Saved data entries:
_ _ _
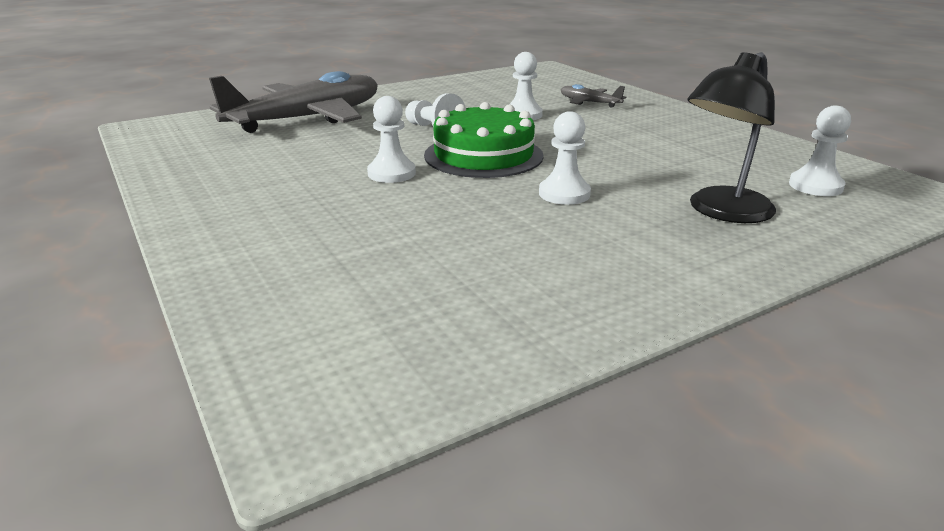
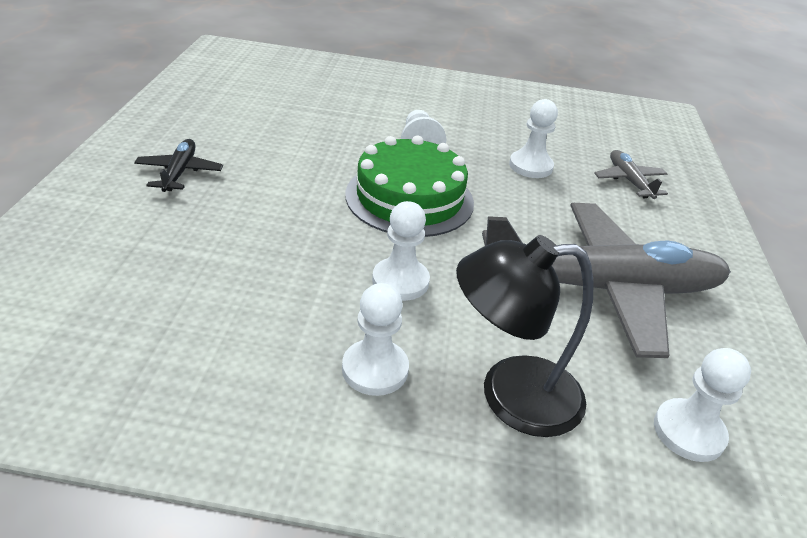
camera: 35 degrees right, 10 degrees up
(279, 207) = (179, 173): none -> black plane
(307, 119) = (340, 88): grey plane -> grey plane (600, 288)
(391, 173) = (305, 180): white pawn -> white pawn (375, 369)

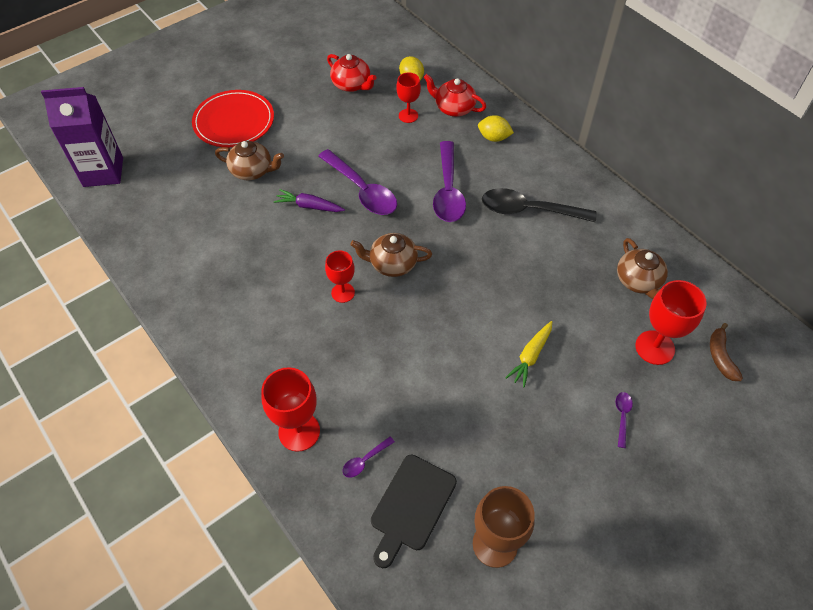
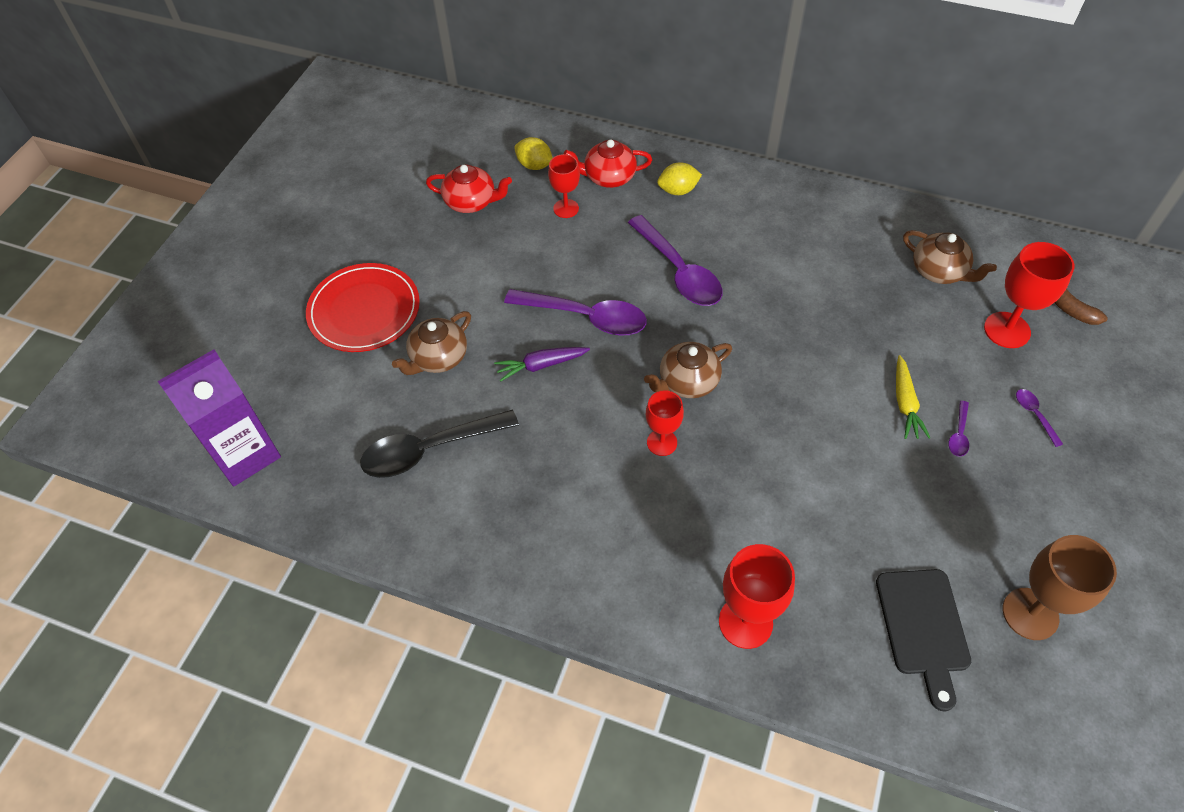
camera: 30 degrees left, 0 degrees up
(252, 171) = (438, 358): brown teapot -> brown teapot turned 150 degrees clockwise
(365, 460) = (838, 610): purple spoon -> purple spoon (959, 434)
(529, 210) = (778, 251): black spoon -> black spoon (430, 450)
_ _ _
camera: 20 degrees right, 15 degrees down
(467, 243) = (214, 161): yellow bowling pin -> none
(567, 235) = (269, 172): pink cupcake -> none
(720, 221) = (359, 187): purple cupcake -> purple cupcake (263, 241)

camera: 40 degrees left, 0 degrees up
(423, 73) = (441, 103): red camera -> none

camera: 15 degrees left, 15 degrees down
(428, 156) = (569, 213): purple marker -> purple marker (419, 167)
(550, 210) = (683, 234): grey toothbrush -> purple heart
_ _ _
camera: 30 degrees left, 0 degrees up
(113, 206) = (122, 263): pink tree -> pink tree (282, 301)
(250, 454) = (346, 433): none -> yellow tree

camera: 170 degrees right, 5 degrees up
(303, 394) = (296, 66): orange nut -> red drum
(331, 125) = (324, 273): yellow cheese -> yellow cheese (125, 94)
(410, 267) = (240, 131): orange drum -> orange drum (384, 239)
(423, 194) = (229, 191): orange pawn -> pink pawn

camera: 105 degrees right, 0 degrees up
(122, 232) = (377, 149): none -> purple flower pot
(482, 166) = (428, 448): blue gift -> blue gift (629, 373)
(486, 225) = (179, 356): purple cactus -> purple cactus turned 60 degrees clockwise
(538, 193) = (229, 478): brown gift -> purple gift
_ _ _
REQUIREMENT: Of the lines above, copy each one that contains the word "pawn".

EXERCISE ANSWER:
(391, 173) = (305, 180): white pawn -> white pawn (375, 369)
(423, 194) = (229, 191): orange pawn -> pink pawn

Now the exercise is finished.